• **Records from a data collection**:
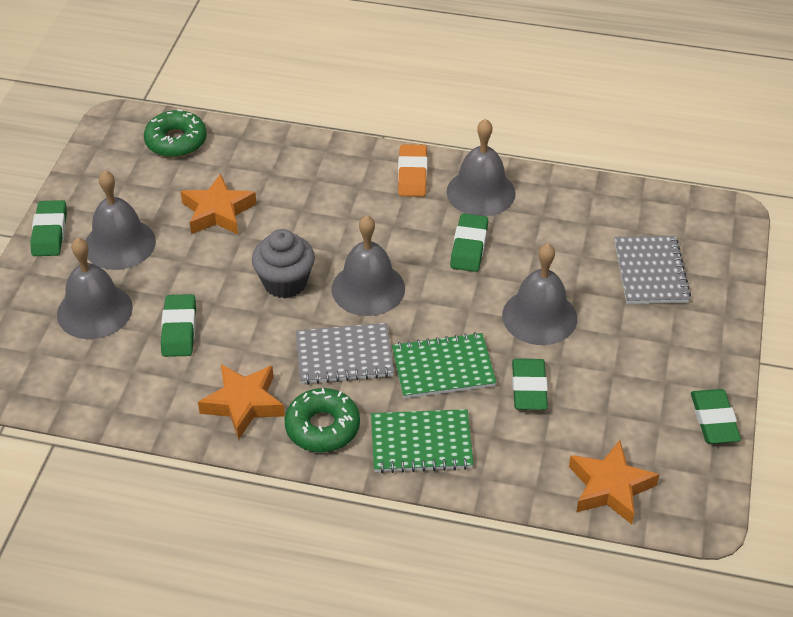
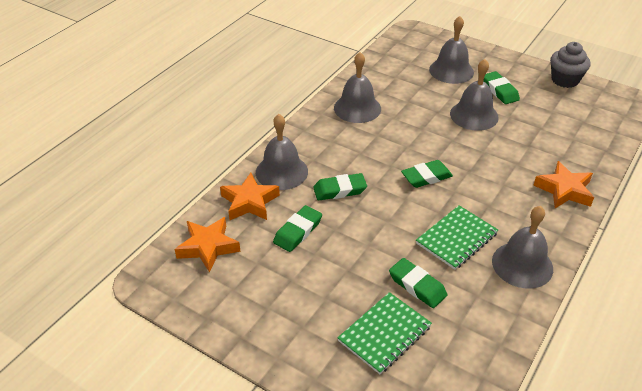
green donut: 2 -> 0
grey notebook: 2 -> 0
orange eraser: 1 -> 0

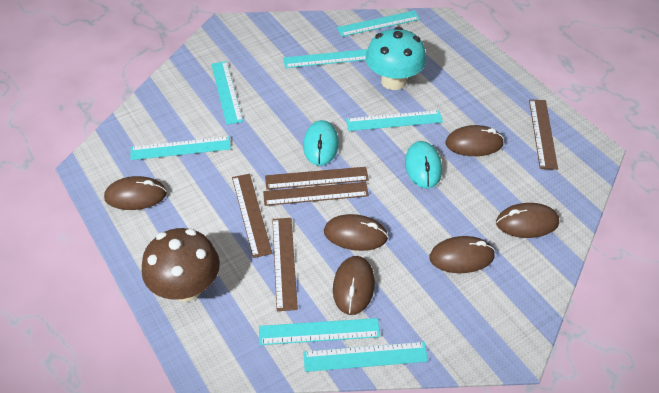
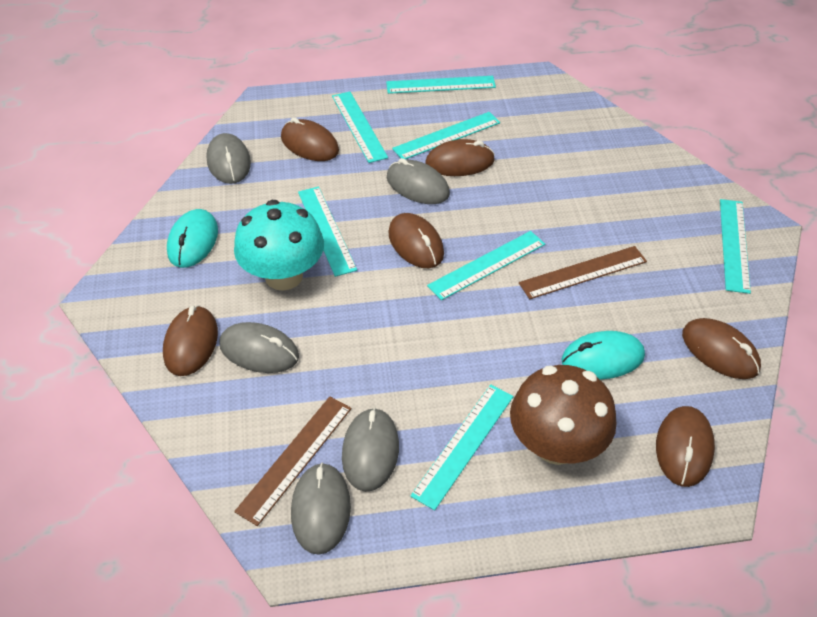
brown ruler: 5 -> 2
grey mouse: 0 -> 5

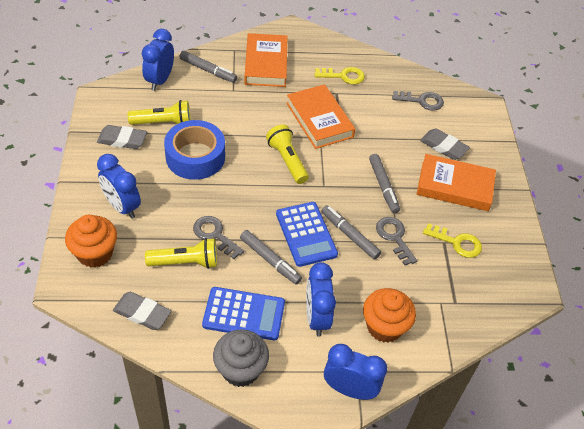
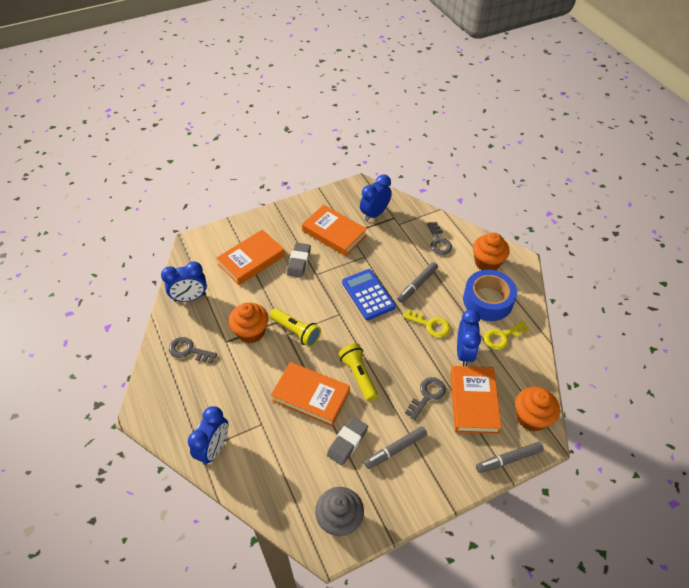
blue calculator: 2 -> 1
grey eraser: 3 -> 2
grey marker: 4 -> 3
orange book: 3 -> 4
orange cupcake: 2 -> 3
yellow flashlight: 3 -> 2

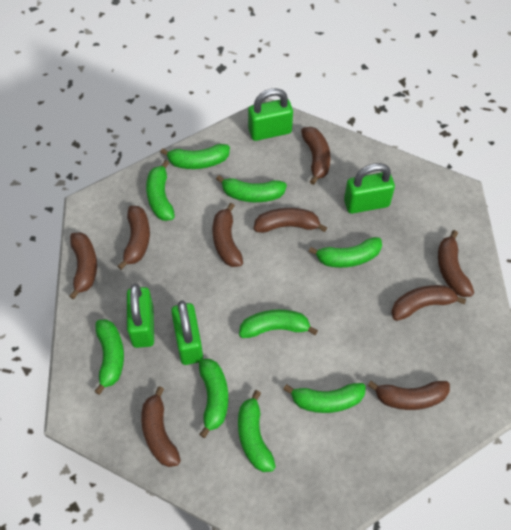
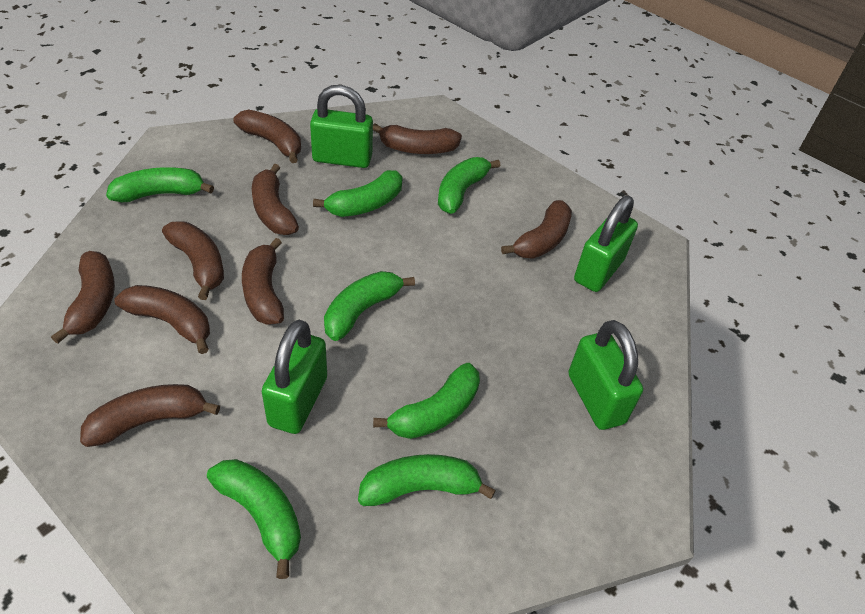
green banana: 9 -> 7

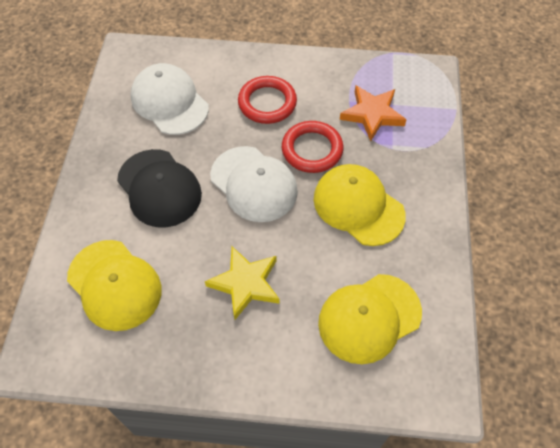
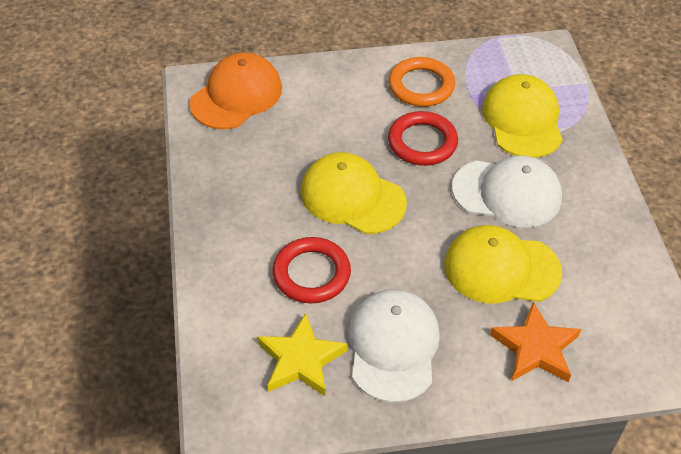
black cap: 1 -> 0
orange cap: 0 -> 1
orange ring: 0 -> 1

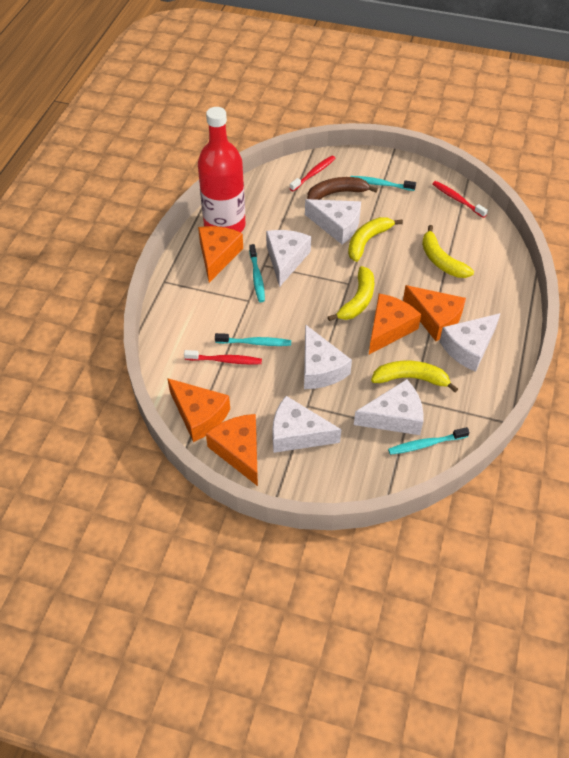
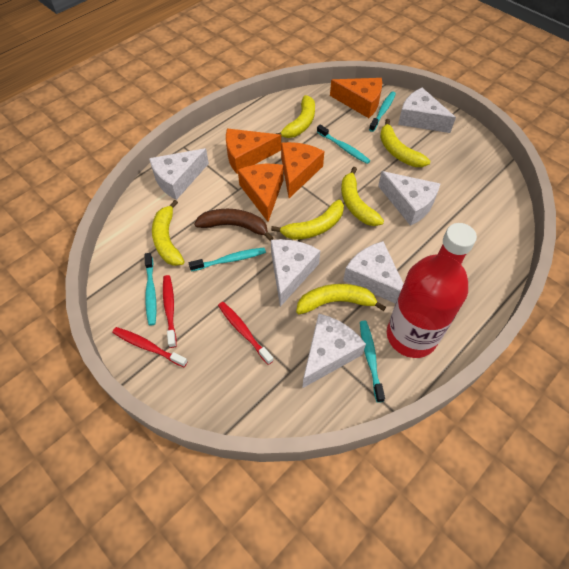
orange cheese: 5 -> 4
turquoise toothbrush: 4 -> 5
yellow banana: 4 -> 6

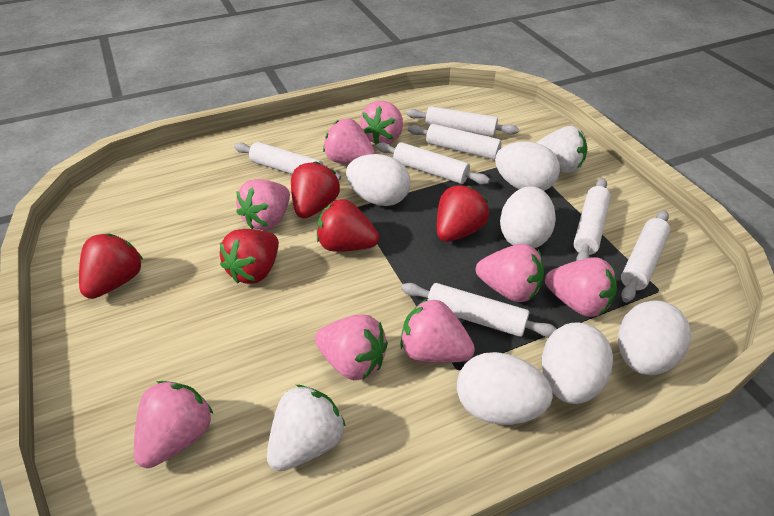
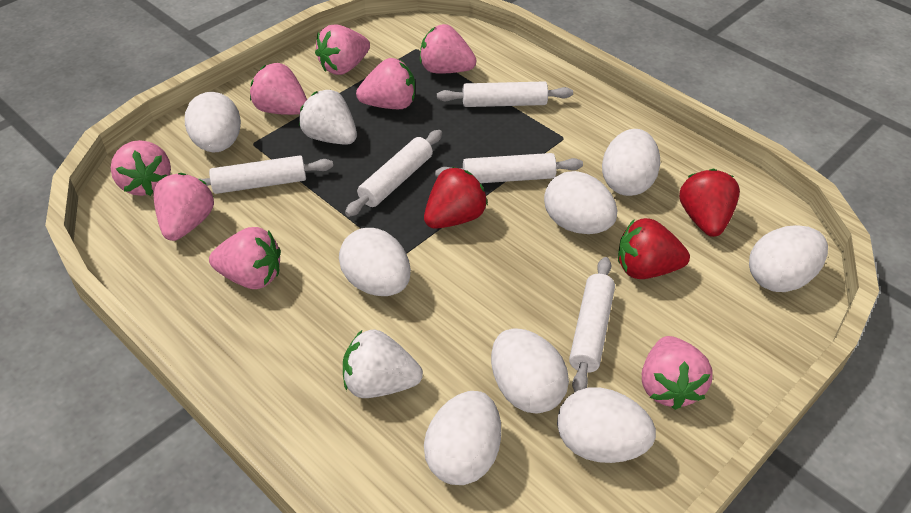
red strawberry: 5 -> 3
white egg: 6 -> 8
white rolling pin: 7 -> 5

• **Your task**: When a line in the data holds the word "orange", show that line.

• **Task output**:
orange eraser: 1 -> 0
orange book: 3 -> 4
orange cupcake: 2 -> 3
orange cap: 0 -> 1
orange ring: 0 -> 1
orange cheese: 5 -> 4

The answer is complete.